DATA

= = = = = = =

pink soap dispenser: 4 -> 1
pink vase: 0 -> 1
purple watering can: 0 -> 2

= = = = = = =

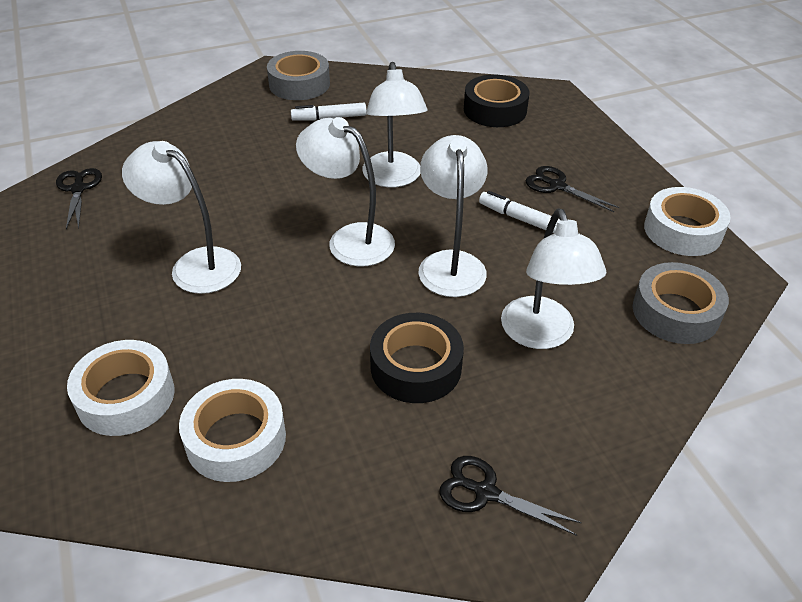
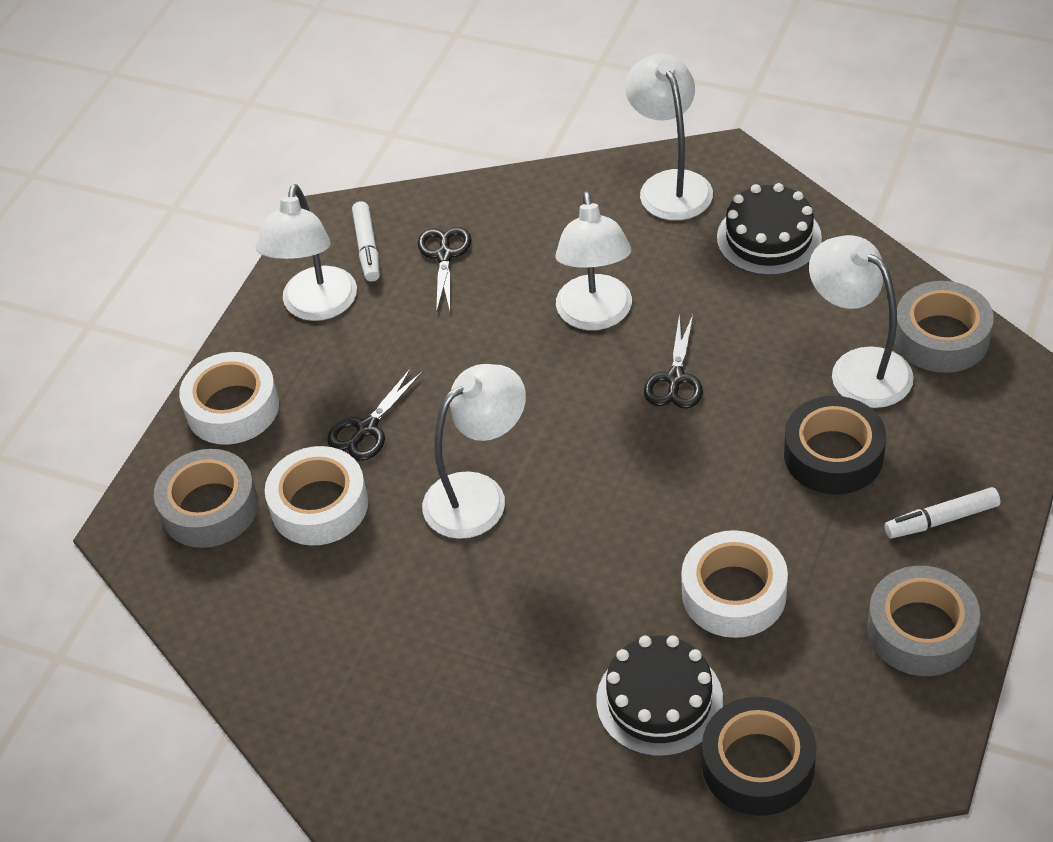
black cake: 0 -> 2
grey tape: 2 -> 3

= = = = = = =

In the data above, find the line with "pink soap dispenser: 4 -> 1" and the line with "purple watering can: 0 -> 2". Retype both, plus every line between them, exactly.

pink soap dispenser: 4 -> 1
pink vase: 0 -> 1
purple watering can: 0 -> 2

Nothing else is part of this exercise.